*** Data for analysis Section Begins ***

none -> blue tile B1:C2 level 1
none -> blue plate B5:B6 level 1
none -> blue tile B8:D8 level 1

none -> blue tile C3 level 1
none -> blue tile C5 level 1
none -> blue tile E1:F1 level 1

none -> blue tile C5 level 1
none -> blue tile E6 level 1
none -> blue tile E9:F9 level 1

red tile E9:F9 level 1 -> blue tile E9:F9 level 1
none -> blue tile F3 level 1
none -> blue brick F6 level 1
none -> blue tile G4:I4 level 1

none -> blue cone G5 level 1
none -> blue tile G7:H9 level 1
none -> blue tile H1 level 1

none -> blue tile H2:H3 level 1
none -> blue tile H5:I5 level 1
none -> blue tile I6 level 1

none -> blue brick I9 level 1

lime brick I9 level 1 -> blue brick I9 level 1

*** Data for analysis Section Ends ***
*** Data for analysis Section Begins ***

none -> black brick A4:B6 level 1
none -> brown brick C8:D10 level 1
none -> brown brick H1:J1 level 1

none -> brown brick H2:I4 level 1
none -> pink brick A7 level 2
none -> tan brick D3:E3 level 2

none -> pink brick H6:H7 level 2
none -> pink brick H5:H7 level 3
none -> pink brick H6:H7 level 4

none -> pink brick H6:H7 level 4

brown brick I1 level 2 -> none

*** Data for analysis Section Ends ***

Each line in the entries above, starting at the line with "none -> blue brick I9 level 1" and ending at the line with "lime brick I9", is to be printed exactly, and only those lines.

> _Solution to the problem_:
none -> blue brick I9 level 1

lime brick I9 level 1 -> blue brick I9 level 1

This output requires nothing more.